▶ **Description of the task**
Please return the listing exactly as written, but without its pictures.
*** Data excerpts Section Begins ***
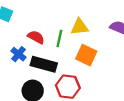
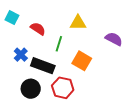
yellow triangle: (79, 27) -> (78, 23), moved
red semicircle: (36, 37) -> (38, 29), moved

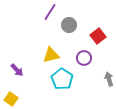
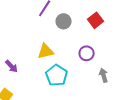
red square: (98, 36) -> (96, 20), moved
purple circle: (84, 58) -> (87, 53), moved

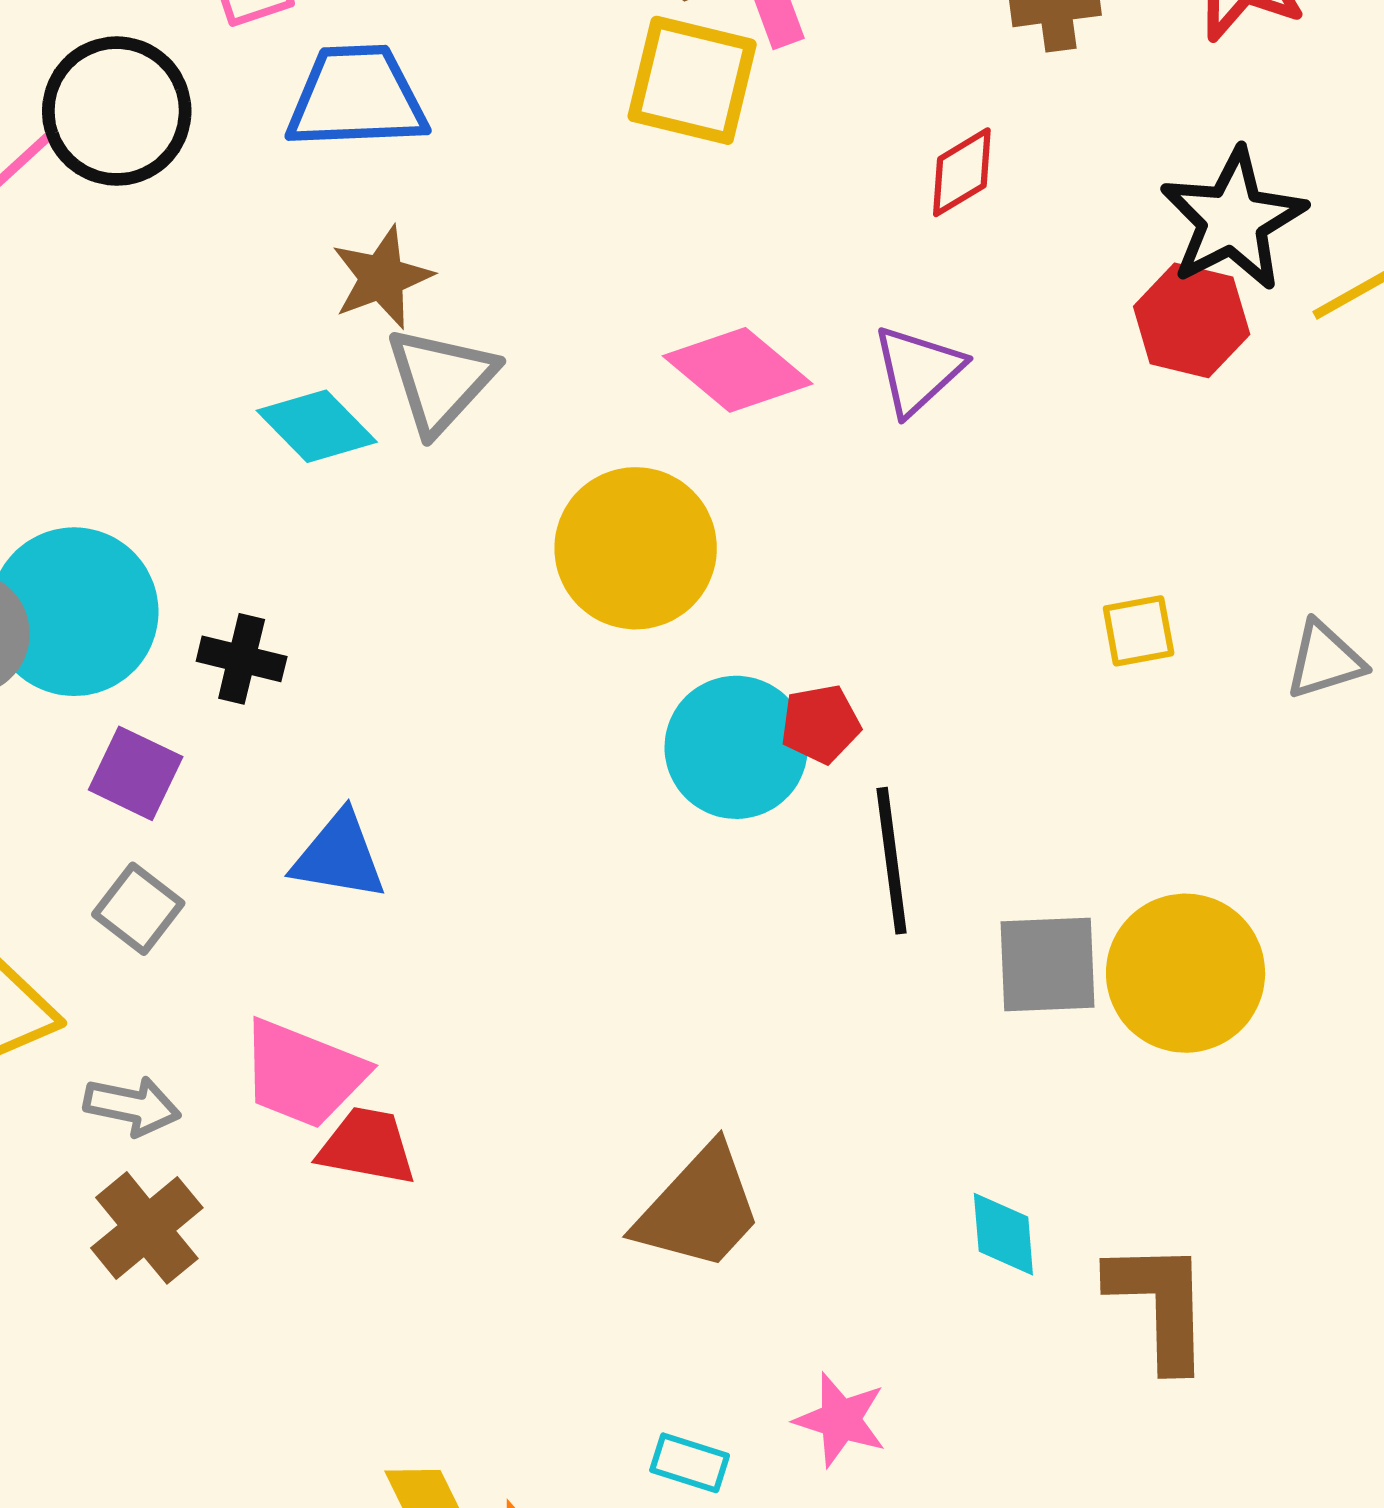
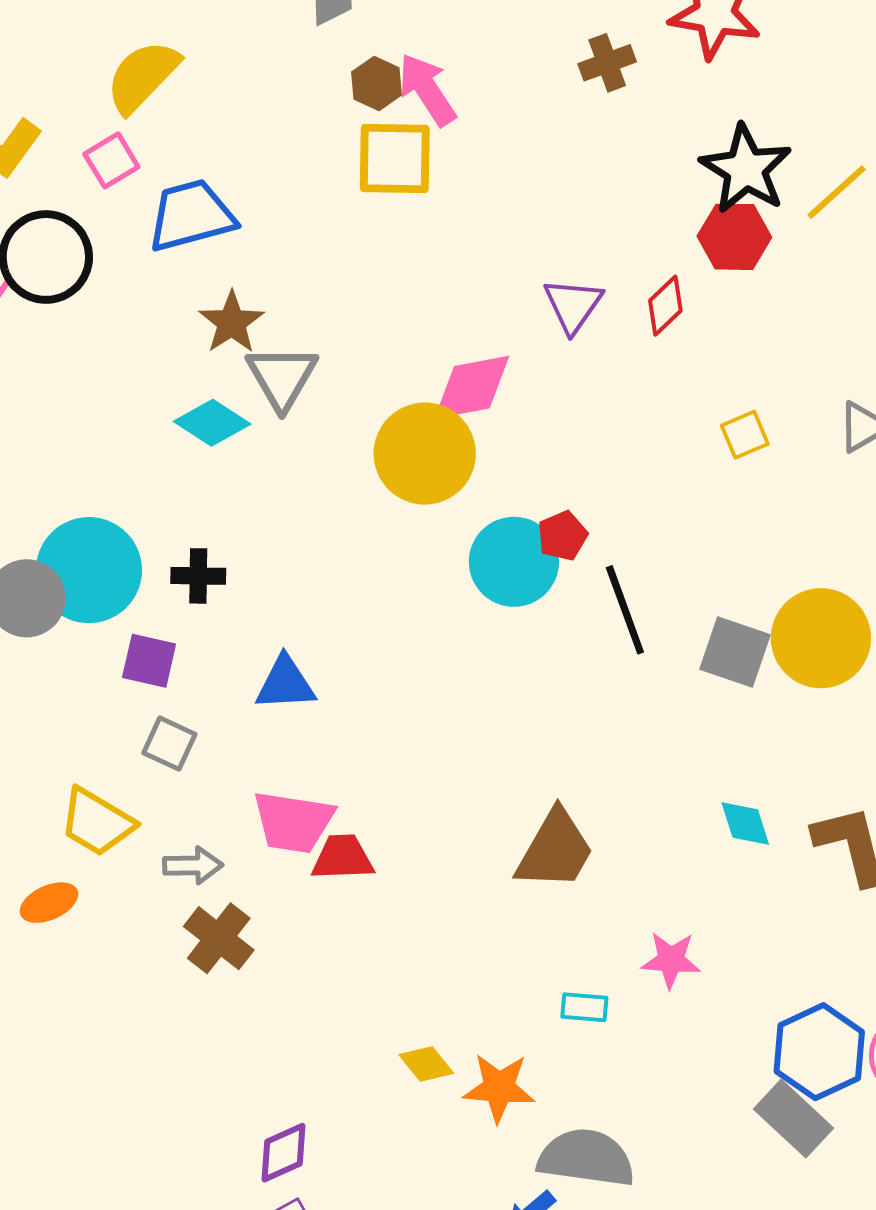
red diamond: (962, 172) -> (665, 306), moved
pink diamond: (738, 370) -> (472, 387), moved, turned -38
gray square: (1047, 964) -> (735, 652), turned 34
*** Data excerpts Section Ends ***
▶ **Exercise result**
yellow triangle: (79, 27) -> (78, 23), moved
red semicircle: (36, 37) -> (38, 29), moved

red square: (98, 36) -> (96, 20), moved
purple circle: (84, 58) -> (87, 53), moved

red diamond: (962, 172) -> (665, 306), moved
pink diamond: (738, 370) -> (472, 387), moved, turned -38
gray square: (1047, 964) -> (735, 652), turned 34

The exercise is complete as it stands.